* DATASET ENTRIES:
┏━━

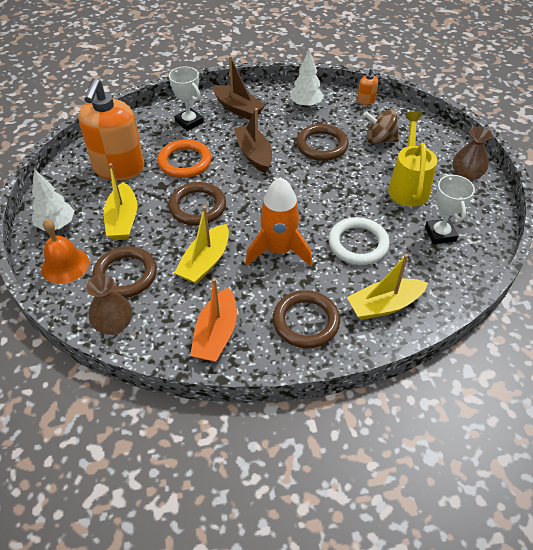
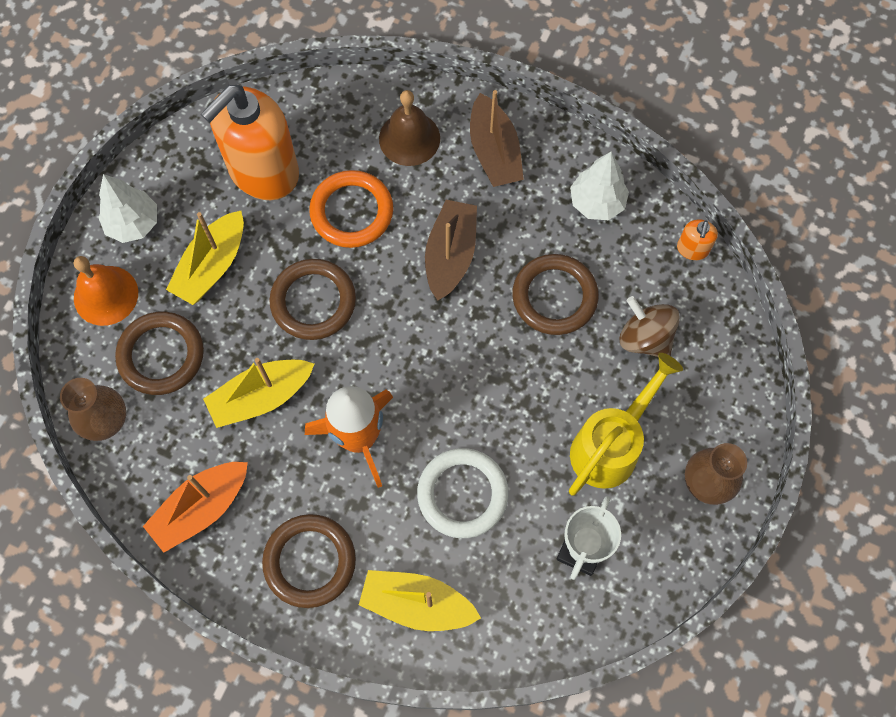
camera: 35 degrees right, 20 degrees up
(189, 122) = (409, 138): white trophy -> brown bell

┗━━
┏━━

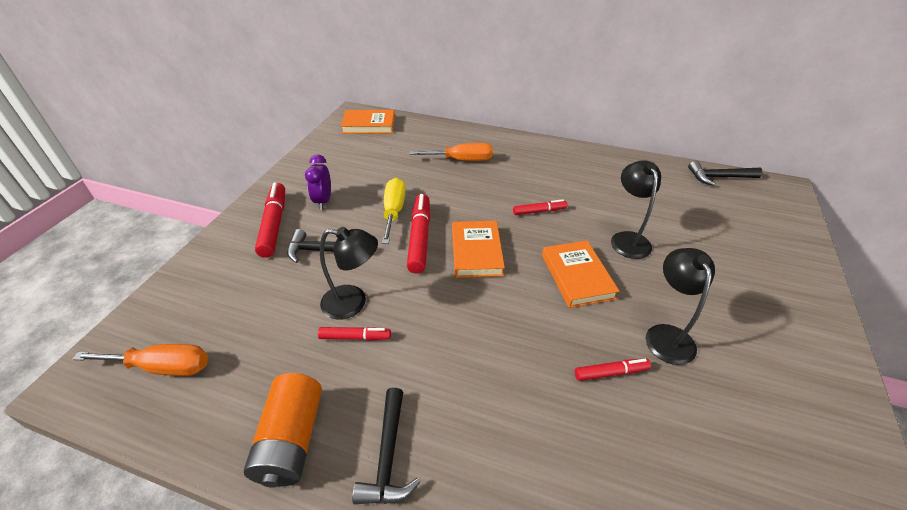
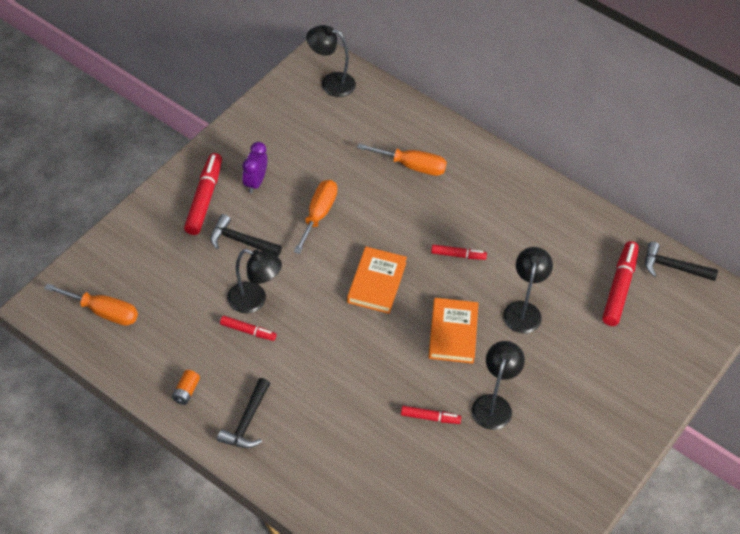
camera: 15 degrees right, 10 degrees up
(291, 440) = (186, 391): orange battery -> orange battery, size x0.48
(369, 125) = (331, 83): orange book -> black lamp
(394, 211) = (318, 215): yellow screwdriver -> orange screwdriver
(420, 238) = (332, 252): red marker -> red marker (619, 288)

┗━━

* GOAL OF THE EXERCISE:
Reproduce each line from the records that contains the word "orange".

* RESPONSE FOR THIS EXERCISE:
(291, 440) = (186, 391): orange battery -> orange battery, size x0.48
(369, 125) = (331, 83): orange book -> black lamp
(394, 211) = (318, 215): yellow screwdriver -> orange screwdriver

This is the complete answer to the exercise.